[Saved data entries]
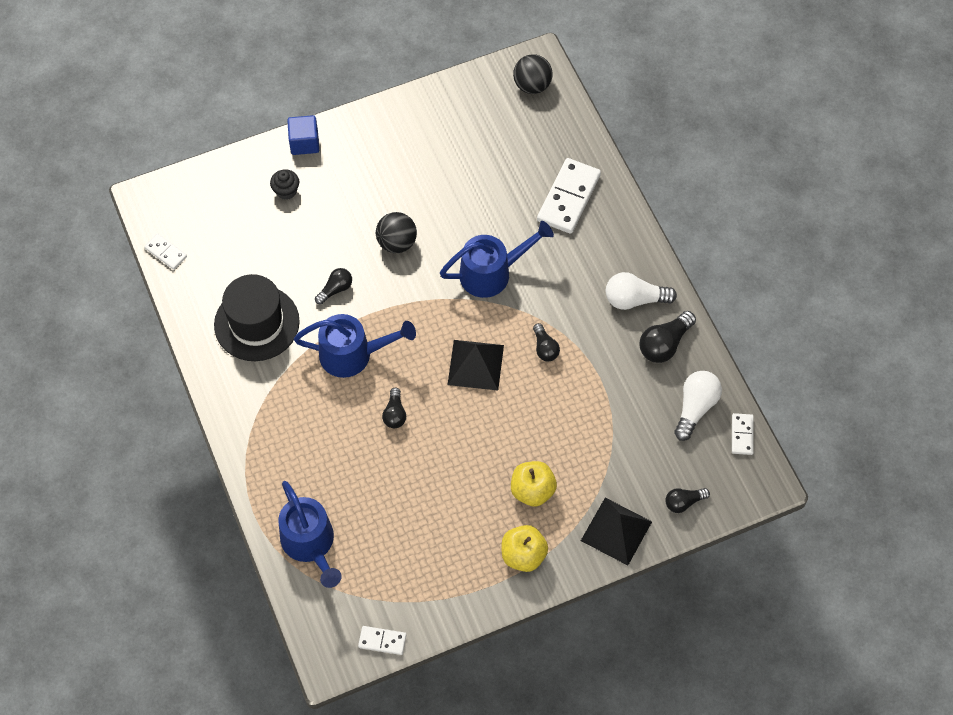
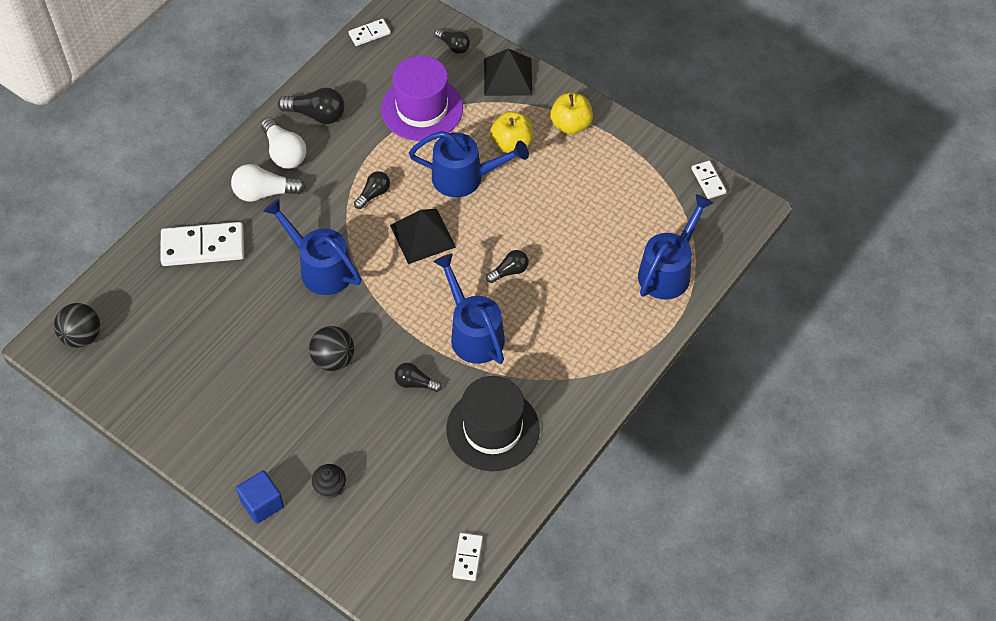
camera: 120 degrees left, 5 degrees down
(517, 431) = (465, 177): none -> blue watering can
(620, 435) = (422, 108): none -> purple hat
(695, 408) = (364, 71): white light bulb -> white light bulb (264, 193)

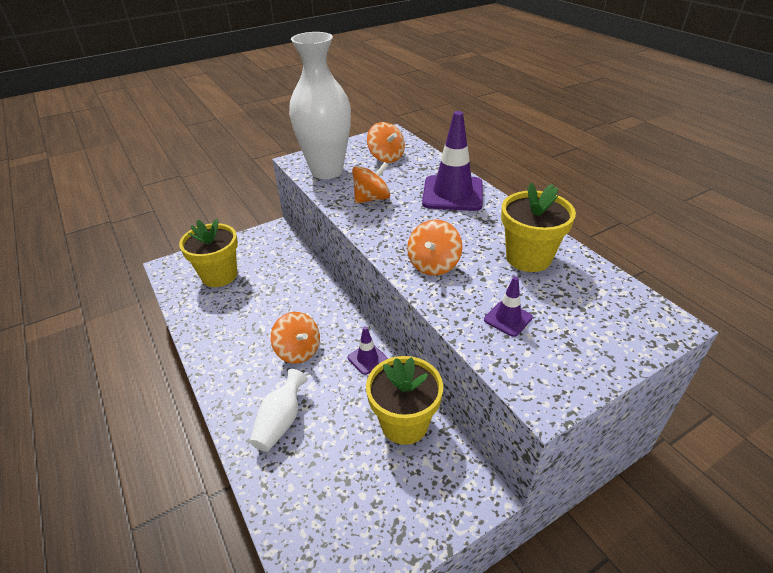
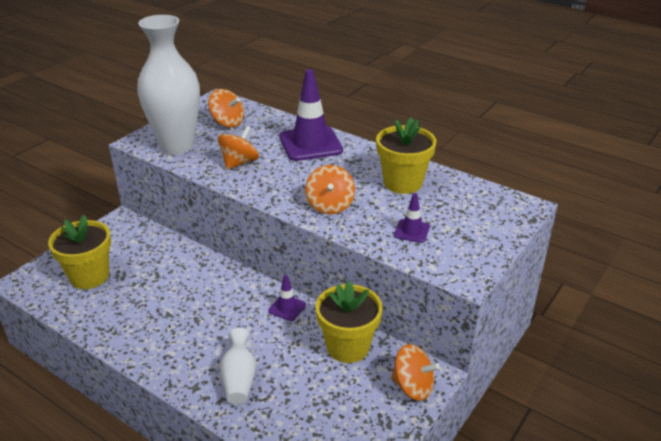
camera: 25 degrees left, 5 degrees down
(298, 351) = (218, 319): orange spinning top -> orange spinning top (413, 386)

Try it
Report each line of the data in which "camera" occurs.

Written solution
camera: 120 degrees left, 5 degrees down
camera: 25 degrees left, 5 degrees down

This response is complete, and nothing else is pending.